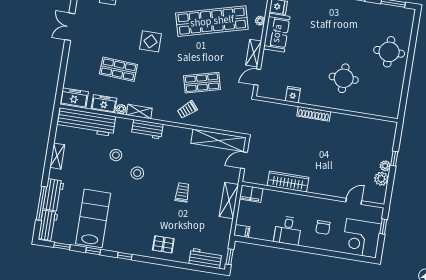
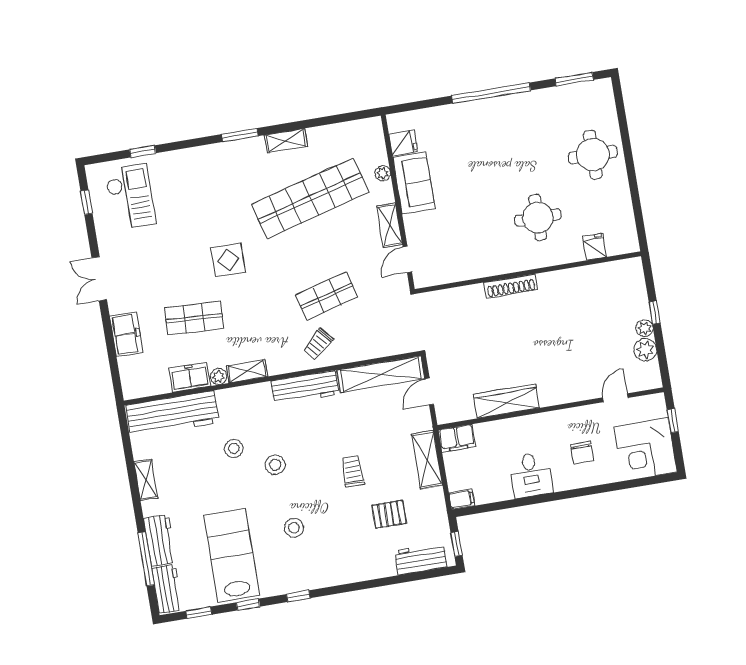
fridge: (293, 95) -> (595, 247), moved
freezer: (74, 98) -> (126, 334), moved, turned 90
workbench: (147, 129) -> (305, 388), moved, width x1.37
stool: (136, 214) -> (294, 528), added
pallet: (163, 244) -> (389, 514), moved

==

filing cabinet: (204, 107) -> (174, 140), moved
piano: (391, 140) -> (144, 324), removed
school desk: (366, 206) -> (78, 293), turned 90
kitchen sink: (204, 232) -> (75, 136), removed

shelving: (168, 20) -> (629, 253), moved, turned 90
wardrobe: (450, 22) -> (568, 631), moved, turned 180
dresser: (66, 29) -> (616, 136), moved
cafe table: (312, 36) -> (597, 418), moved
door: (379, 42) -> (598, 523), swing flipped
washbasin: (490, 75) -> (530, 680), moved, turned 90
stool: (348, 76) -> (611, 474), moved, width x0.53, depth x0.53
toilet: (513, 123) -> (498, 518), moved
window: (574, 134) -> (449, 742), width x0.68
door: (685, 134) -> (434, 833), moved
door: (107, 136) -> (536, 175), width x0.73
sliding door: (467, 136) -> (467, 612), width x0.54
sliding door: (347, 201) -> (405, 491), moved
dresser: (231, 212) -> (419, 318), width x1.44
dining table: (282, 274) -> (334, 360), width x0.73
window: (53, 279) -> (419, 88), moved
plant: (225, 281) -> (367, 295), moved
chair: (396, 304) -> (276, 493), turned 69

---

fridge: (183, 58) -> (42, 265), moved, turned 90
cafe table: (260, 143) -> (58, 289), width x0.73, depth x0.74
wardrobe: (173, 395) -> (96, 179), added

> Exercise instructions:
Write out, from the lines above, only those from the line with "window: (574, 134) -> (449, 742), width x0.68" to the line with "chair: (396, 304) -> (276, 493), turned 69", exactly as given, including the first and the last.

> Your response:
window: (574, 134) -> (449, 742), width x0.68
door: (685, 134) -> (434, 833), moved
door: (107, 136) -> (536, 175), width x0.73
sliding door: (467, 136) -> (467, 612), width x0.54
sliding door: (347, 201) -> (405, 491), moved
dresser: (231, 212) -> (419, 318), width x1.44
dining table: (282, 274) -> (334, 360), width x0.73
window: (53, 279) -> (419, 88), moved
plant: (225, 281) -> (367, 295), moved
chair: (396, 304) -> (276, 493), turned 69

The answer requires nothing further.